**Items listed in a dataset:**
>>>>>

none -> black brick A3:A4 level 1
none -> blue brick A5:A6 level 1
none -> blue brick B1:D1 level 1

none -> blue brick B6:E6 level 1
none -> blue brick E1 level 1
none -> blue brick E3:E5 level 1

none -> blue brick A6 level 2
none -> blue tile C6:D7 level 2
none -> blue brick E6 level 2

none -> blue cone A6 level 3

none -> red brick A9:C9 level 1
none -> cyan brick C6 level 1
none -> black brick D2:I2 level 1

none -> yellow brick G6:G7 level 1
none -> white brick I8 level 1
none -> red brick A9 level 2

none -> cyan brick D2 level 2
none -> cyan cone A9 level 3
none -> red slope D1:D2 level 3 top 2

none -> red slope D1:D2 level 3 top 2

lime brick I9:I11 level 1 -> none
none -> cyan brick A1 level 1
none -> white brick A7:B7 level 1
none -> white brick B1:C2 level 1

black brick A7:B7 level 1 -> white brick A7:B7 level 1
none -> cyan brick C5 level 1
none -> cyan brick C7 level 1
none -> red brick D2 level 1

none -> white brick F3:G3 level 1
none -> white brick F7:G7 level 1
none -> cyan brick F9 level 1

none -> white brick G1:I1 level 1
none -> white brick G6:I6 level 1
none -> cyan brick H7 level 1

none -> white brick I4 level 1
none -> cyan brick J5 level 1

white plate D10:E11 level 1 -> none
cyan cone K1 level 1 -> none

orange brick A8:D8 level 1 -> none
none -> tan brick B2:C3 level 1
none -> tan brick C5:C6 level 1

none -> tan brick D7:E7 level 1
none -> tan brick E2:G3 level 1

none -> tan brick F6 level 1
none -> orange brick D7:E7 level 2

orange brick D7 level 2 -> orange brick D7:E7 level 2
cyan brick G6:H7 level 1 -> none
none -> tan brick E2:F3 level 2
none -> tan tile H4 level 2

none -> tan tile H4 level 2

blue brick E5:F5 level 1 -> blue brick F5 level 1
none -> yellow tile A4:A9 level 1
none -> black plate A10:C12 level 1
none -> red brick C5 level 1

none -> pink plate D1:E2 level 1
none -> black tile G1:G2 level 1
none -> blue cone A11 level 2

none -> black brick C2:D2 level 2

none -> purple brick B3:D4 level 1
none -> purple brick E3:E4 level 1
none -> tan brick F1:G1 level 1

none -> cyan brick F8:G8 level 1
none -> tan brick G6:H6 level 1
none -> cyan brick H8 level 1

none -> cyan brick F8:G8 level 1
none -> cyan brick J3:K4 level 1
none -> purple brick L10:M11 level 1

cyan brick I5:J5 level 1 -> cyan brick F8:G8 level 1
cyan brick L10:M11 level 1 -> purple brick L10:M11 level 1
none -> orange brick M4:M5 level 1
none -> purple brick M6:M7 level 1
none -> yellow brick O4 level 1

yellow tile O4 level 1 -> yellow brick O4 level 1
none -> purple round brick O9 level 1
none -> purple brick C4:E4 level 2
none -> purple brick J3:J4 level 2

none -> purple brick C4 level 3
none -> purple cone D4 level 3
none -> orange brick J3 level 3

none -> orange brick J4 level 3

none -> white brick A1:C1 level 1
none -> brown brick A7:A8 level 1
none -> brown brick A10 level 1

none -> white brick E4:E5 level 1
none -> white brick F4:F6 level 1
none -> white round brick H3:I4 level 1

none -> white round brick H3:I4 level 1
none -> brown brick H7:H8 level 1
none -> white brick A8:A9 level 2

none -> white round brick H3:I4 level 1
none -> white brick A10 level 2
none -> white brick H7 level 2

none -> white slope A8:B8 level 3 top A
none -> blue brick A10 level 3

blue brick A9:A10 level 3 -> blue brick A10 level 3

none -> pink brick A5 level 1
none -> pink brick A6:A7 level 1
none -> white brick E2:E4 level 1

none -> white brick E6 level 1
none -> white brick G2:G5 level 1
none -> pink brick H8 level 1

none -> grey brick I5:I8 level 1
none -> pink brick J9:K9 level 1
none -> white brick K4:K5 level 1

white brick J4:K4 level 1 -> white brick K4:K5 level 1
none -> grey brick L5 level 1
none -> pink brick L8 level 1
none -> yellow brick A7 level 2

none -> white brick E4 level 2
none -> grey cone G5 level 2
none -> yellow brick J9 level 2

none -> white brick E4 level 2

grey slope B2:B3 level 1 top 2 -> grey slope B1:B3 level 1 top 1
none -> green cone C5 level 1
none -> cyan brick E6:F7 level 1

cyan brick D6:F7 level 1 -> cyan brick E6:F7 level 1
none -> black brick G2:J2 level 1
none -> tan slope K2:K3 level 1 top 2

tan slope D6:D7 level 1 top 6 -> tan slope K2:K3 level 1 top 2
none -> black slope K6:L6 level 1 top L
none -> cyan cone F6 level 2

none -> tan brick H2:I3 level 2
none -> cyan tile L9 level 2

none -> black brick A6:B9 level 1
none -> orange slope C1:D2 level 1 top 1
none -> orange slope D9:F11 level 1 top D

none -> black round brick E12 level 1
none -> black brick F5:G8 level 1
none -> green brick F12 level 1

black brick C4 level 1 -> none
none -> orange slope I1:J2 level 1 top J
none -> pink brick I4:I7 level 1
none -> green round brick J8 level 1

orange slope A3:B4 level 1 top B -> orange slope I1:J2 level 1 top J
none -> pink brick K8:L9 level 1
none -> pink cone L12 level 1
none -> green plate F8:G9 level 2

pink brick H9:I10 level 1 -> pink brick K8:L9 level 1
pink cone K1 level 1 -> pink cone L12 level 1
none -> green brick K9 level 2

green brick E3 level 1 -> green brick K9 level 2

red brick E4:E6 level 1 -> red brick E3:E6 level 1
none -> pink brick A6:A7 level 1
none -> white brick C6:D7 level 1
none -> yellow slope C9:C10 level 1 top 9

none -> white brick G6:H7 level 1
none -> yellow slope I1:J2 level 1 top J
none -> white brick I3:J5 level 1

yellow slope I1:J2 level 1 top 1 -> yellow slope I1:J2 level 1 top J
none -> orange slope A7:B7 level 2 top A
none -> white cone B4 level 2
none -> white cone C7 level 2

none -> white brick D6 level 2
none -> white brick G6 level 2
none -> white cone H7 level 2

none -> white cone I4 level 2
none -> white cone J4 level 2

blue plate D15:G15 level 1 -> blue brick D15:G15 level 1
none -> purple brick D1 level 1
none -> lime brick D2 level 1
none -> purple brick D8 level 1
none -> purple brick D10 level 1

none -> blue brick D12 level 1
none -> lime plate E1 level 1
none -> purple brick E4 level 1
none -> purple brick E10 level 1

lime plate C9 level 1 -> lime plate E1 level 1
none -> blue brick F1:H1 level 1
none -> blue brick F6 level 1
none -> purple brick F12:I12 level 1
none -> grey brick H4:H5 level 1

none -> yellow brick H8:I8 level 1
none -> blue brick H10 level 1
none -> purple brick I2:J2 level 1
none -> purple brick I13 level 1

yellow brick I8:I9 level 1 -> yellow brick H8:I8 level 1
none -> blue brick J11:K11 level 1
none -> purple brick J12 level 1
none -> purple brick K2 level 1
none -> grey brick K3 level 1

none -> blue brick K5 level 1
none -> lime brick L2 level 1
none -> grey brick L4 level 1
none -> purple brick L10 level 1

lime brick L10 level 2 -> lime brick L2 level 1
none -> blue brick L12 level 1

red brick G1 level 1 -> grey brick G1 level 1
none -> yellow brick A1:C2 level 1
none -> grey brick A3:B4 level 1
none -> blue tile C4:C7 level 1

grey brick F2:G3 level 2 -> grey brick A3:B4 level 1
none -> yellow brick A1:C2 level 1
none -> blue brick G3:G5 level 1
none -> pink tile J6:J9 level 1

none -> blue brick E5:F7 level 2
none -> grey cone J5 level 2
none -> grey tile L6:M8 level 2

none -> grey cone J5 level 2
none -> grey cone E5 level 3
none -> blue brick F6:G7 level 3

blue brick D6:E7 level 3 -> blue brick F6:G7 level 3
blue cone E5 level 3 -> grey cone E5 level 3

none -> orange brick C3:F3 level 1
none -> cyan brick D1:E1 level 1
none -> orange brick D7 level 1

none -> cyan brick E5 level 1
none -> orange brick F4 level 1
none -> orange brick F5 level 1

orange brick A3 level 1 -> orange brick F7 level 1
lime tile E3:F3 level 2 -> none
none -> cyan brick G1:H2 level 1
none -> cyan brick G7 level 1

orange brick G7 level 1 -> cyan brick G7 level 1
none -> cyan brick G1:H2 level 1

<<<<<

**DESCRIPTION OF THE TASK:** Retype only this portion of the data above: the line containing "yellow tile O4", the line containing "none -> brown brick H7:H8 level 1", and all lines between them, exactly.

**ANSWER SPACE:**
yellow tile O4 level 1 -> yellow brick O4 level 1
none -> purple round brick O9 level 1
none -> purple brick C4:E4 level 2
none -> purple brick J3:J4 level 2

none -> purple brick C4 level 3
none -> purple cone D4 level 3
none -> orange brick J3 level 3

none -> orange brick J4 level 3

none -> white brick A1:C1 level 1
none -> brown brick A7:A8 level 1
none -> brown brick A10 level 1

none -> white brick E4:E5 level 1
none -> white brick F4:F6 level 1
none -> white round brick H3:I4 level 1

none -> white round brick H3:I4 level 1
none -> brown brick H7:H8 level 1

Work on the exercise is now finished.